§ **What is being asked**
Below this line are records; write out exactly the lines from the one containing "cyan cross: (28, 130)" through the one containing "blue triangle: (452, 396)", with the pictures left out.

Colored geometric primitive data
# # # #

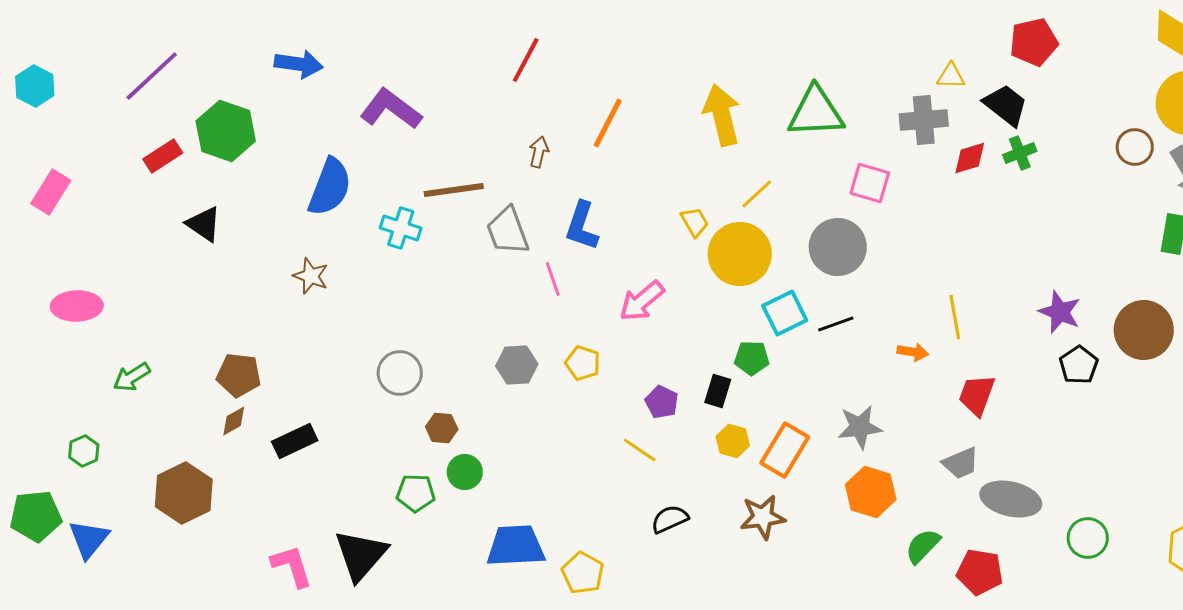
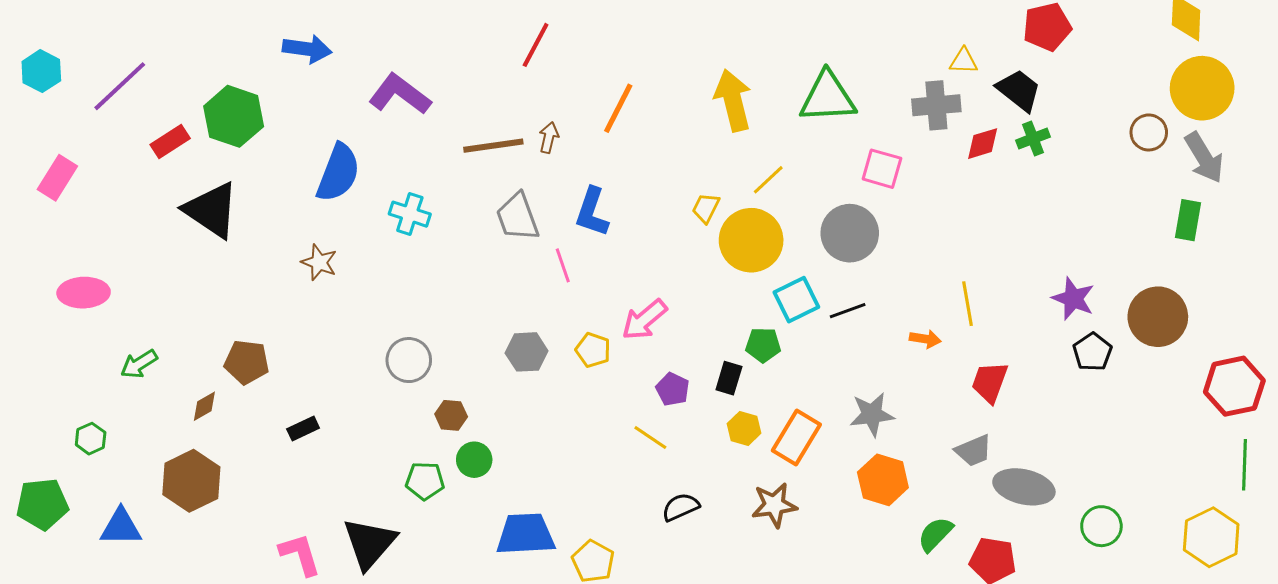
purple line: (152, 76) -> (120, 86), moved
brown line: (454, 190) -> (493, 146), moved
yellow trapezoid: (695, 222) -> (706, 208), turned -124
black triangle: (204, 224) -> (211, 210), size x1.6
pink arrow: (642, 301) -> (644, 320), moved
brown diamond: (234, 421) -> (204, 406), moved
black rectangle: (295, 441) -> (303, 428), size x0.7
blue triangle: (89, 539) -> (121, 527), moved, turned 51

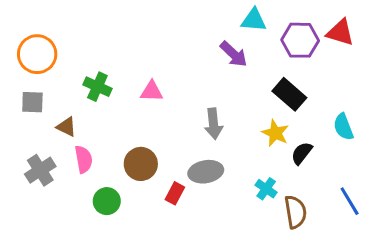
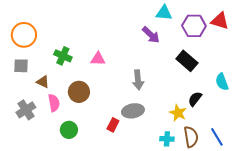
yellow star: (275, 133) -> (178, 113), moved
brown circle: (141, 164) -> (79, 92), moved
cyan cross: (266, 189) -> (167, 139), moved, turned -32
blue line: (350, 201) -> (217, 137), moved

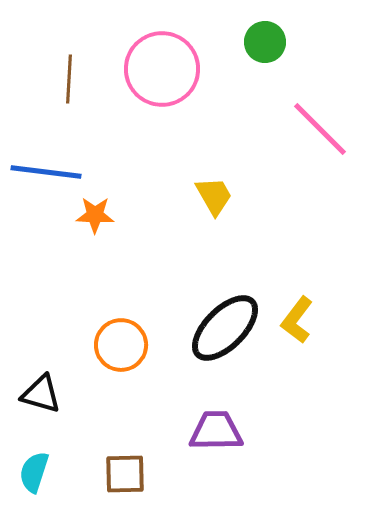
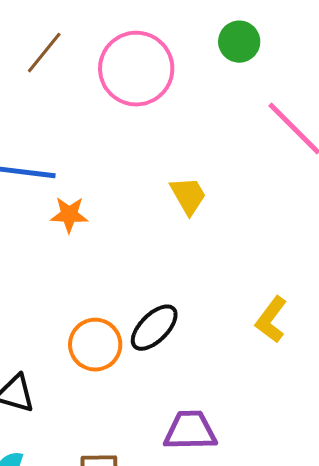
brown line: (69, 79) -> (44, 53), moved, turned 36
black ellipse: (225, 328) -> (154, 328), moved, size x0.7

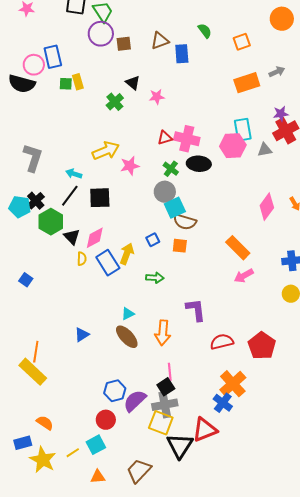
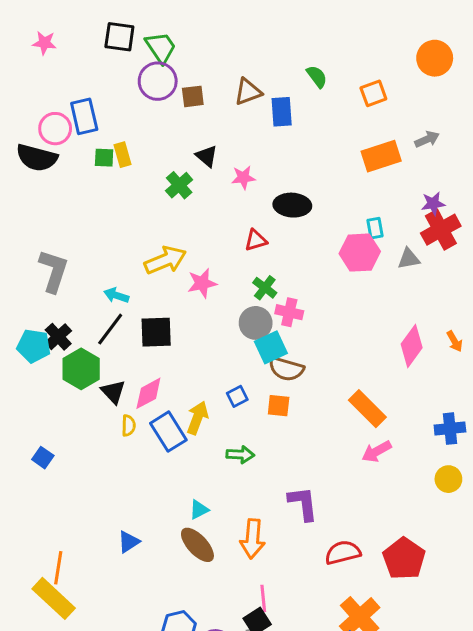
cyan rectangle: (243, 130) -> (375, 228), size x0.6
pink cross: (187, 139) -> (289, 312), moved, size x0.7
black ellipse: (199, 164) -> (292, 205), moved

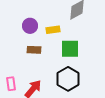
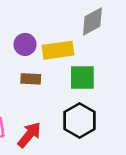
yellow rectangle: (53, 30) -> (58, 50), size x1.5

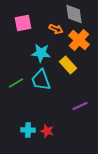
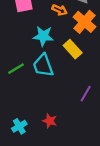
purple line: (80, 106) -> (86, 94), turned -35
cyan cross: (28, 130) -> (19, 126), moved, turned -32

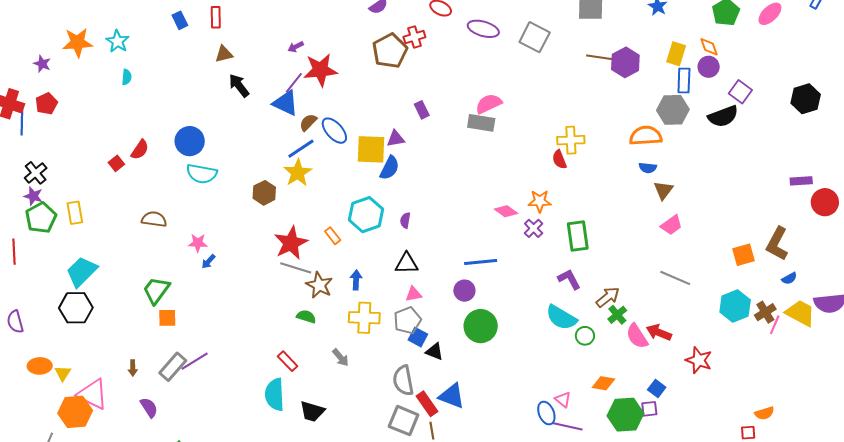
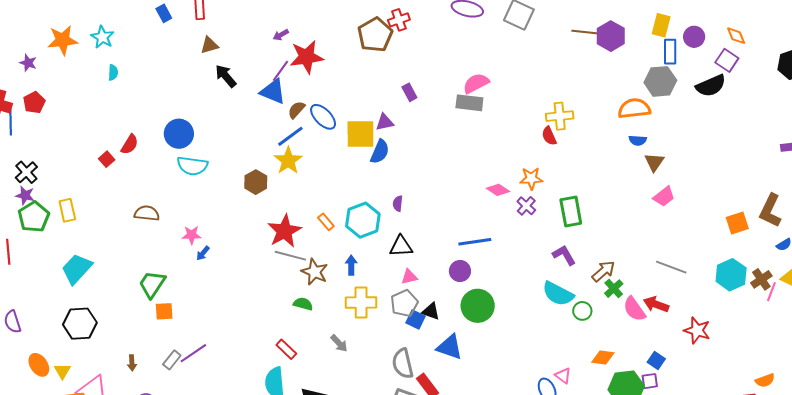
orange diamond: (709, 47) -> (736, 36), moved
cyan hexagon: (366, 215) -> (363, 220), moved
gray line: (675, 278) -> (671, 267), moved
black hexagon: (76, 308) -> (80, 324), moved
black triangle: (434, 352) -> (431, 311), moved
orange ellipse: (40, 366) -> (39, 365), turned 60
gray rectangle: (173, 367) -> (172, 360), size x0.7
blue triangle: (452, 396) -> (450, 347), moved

# # # #

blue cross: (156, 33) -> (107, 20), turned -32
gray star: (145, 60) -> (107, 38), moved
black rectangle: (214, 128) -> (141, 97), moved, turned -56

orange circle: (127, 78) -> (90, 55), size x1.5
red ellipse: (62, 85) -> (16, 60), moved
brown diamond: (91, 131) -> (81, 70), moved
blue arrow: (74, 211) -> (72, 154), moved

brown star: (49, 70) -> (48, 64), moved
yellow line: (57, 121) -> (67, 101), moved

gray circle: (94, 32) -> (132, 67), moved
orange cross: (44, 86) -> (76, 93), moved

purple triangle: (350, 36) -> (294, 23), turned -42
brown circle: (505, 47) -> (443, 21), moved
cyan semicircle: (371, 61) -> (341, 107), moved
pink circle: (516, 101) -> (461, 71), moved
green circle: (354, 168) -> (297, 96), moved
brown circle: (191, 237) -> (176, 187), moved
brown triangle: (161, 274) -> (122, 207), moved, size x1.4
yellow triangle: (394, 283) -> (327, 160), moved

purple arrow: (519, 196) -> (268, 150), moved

# # # #

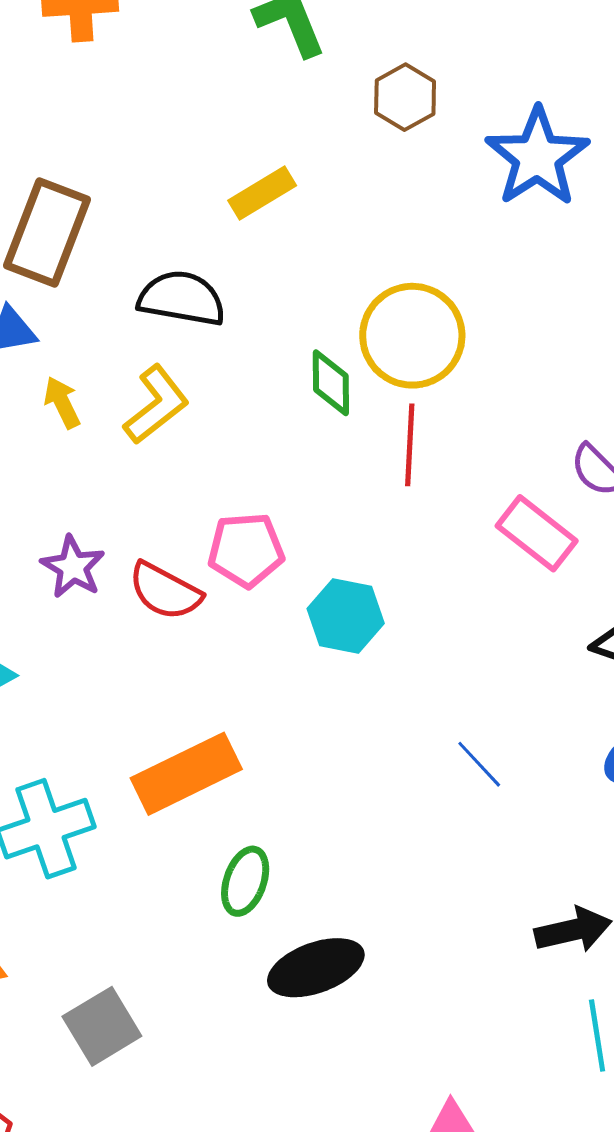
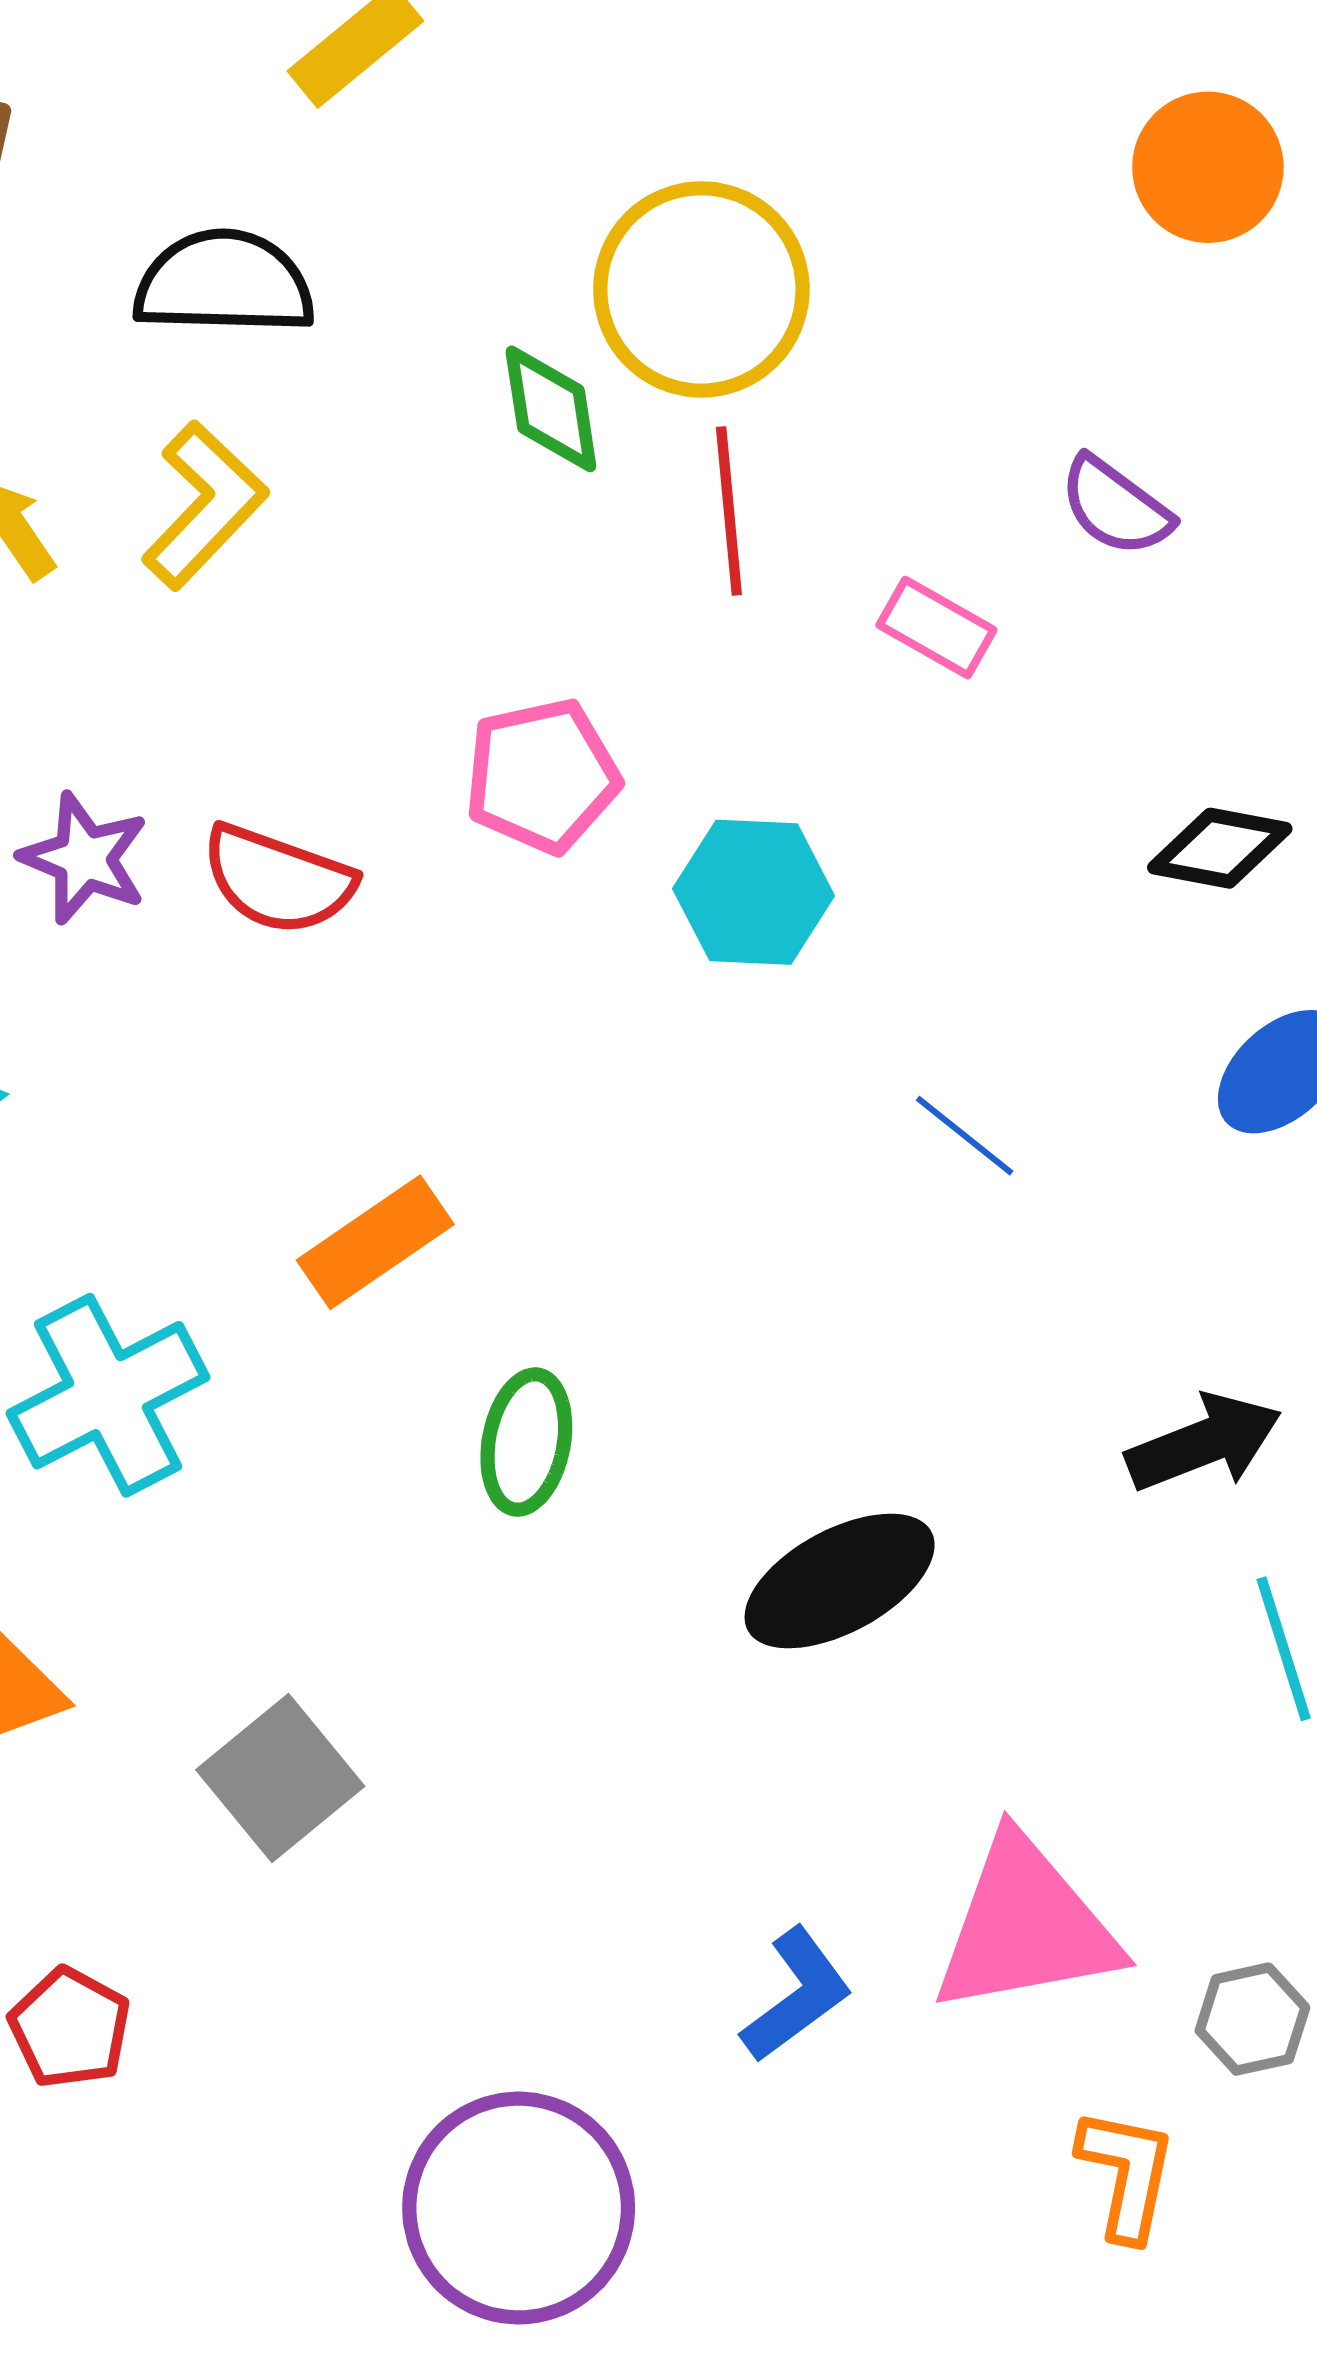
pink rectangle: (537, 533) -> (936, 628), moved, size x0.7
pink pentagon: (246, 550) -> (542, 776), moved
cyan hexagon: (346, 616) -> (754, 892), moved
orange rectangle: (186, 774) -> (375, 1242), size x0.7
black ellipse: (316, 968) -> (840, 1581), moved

# # # #

§ **Response**
cyan cross: (28, 130) -> (19, 126), moved, turned -32

orange diamond: (709, 47) -> (736, 36), moved
cyan hexagon: (366, 215) -> (363, 220), moved
gray line: (675, 278) -> (671, 267), moved
black hexagon: (76, 308) -> (80, 324), moved
black triangle: (434, 352) -> (431, 311), moved
orange ellipse: (40, 366) -> (39, 365), turned 60
gray rectangle: (173, 367) -> (172, 360), size x0.7
blue triangle: (452, 396) -> (450, 347), moved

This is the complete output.